Brief: From the listing below, set down exactly the lines between the one holding "C1: 4.7uF (plus" and the one holding "IC1 pin VCC: 5V -> GND", inclusive. No other line is wanted.

Data under study:
== Segment start ==
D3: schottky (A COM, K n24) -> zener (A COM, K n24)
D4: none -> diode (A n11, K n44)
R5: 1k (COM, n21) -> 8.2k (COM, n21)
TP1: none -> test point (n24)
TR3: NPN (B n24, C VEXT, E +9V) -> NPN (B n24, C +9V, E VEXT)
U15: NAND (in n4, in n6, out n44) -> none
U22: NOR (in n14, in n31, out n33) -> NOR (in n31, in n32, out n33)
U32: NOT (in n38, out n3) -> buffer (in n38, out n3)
== Segment end ==
== Segment start ==
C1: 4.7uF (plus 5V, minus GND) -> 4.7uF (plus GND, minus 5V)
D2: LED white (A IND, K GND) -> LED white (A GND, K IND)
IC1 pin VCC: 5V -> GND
== Segment end ==
== Segment start ==
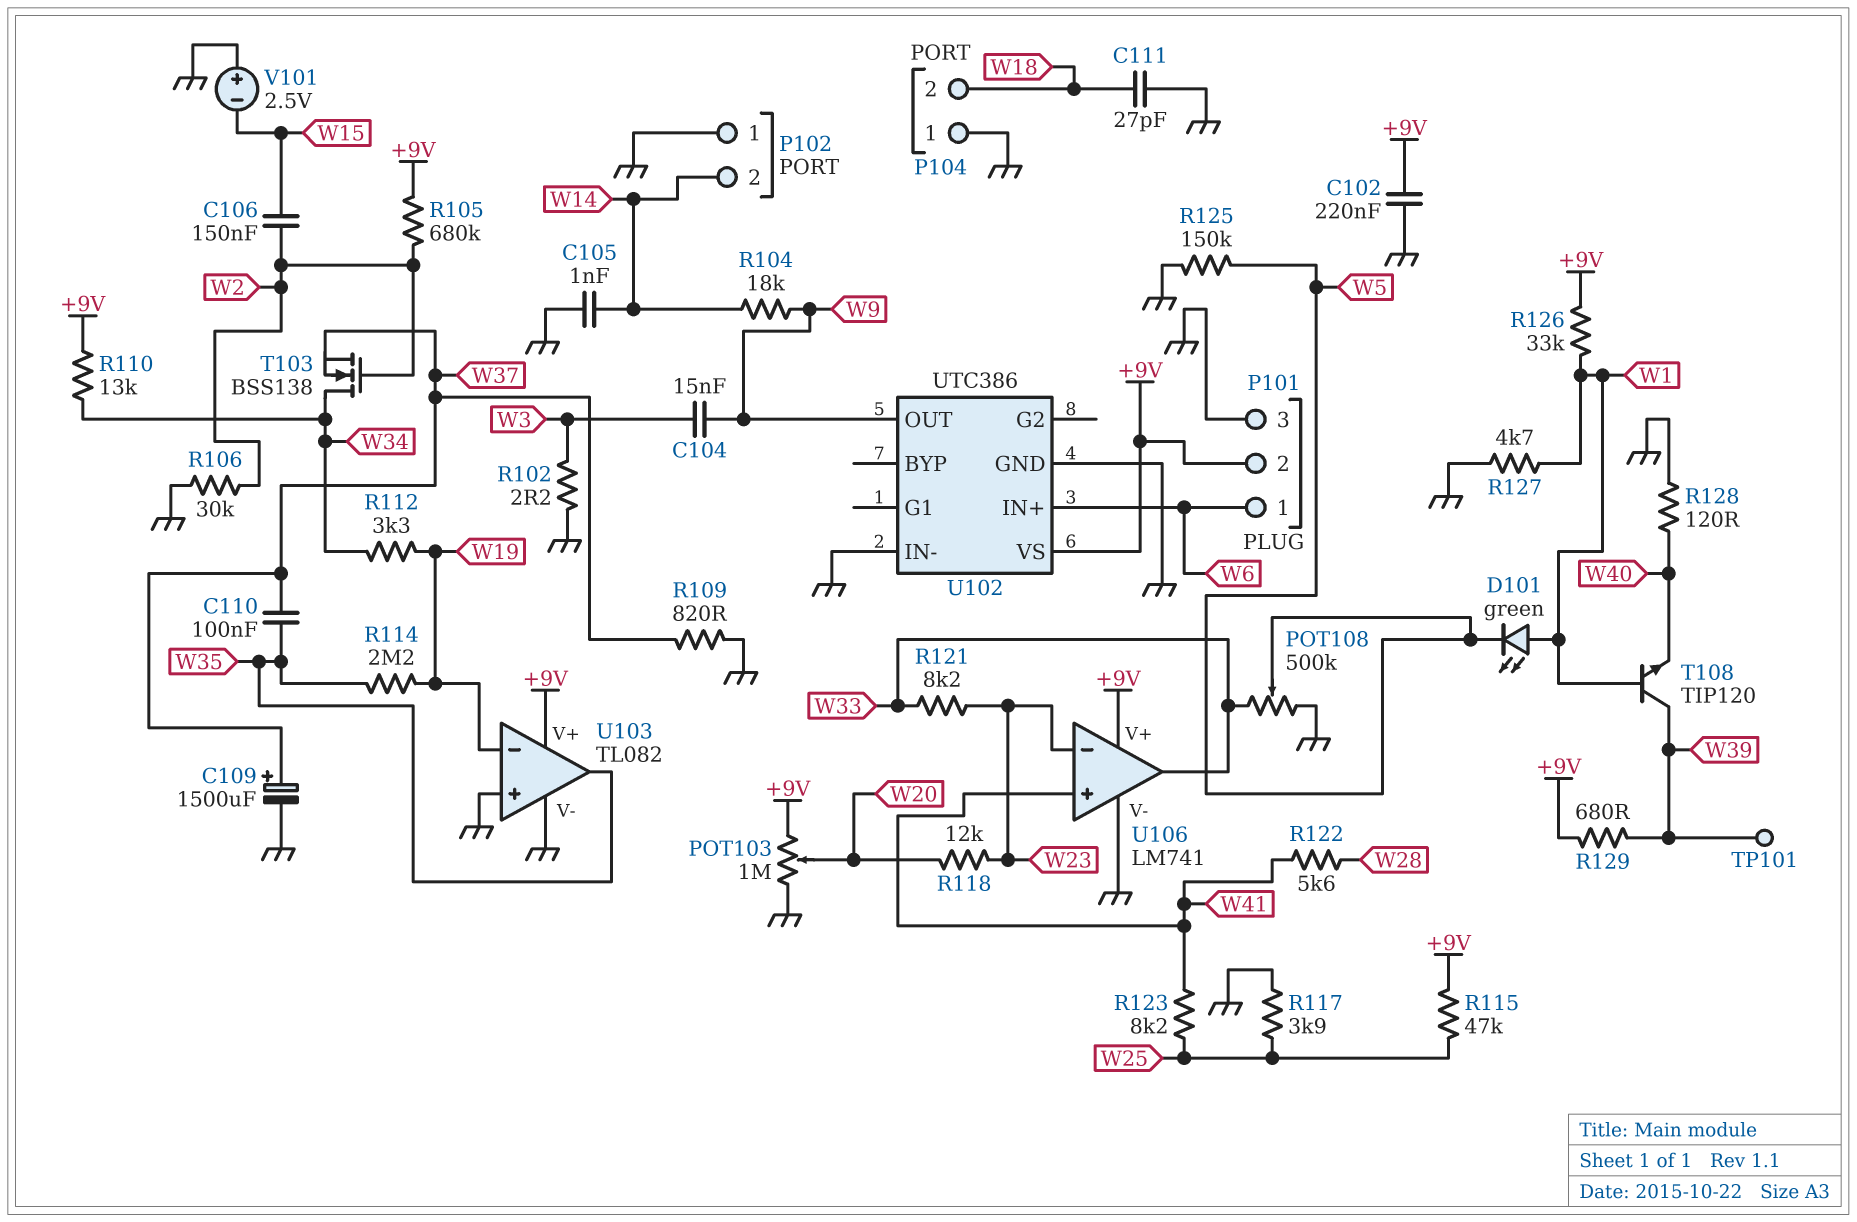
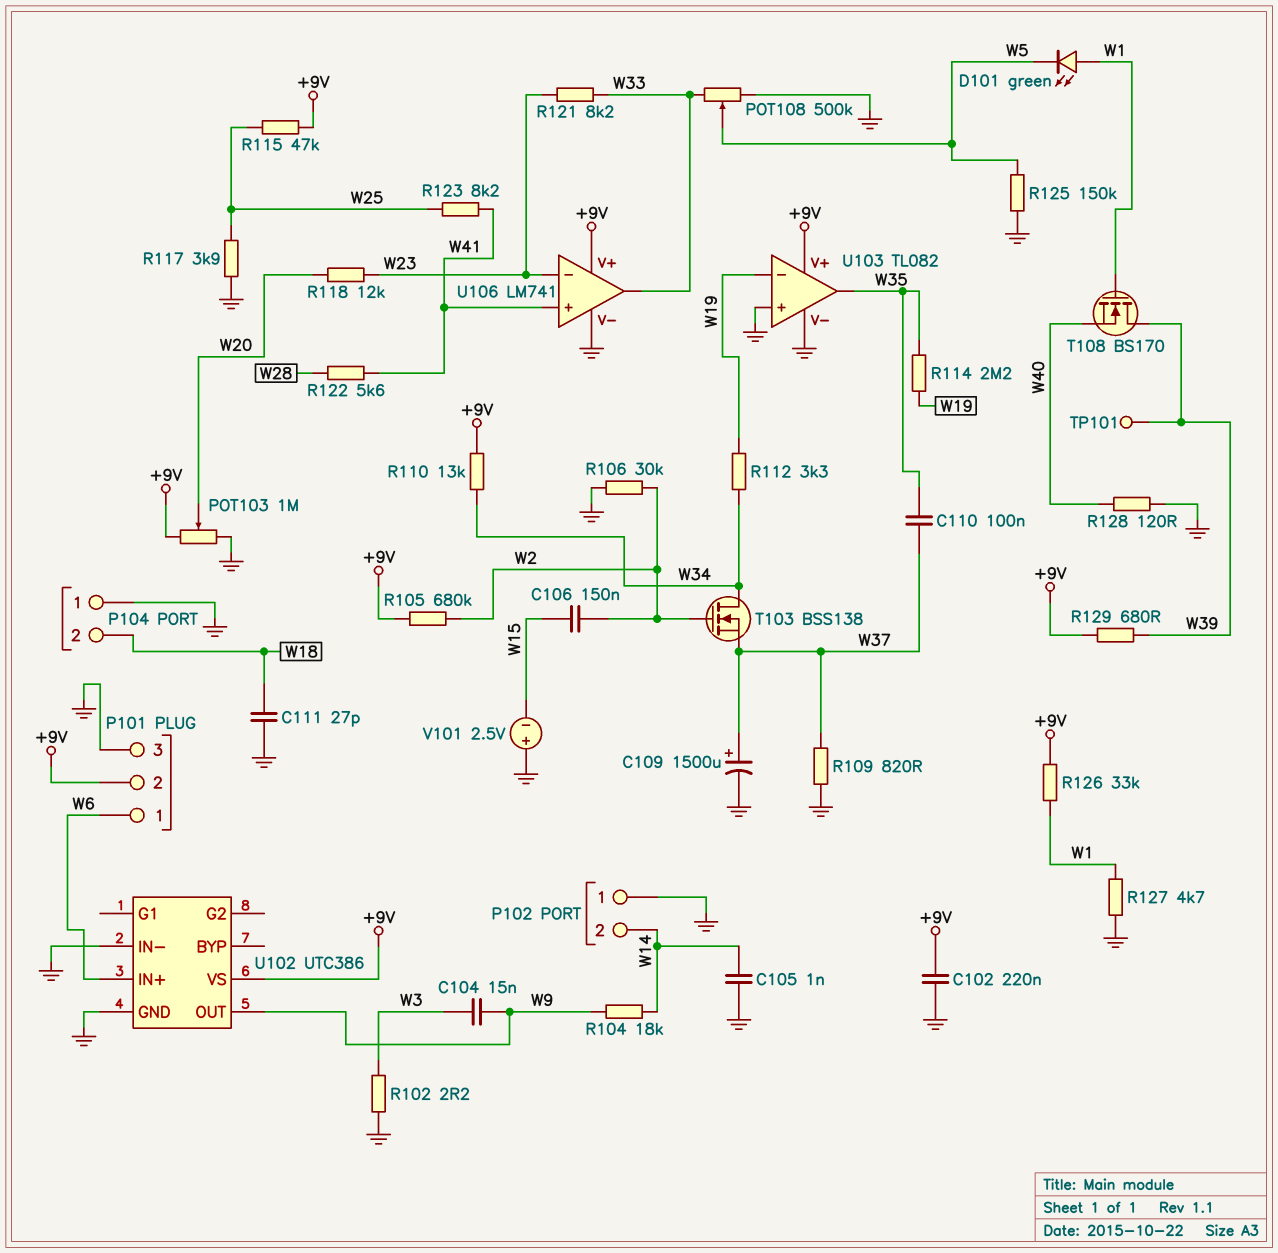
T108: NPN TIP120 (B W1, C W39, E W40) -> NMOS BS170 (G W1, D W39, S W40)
== Segment end ==
Answer for this exercise:
C1: 4.7uF (plus 5V, minus GND) -> 4.7uF (plus GND, minus 5V)
D2: LED white (A IND, K GND) -> LED white (A GND, K IND)
IC1 pin VCC: 5V -> GND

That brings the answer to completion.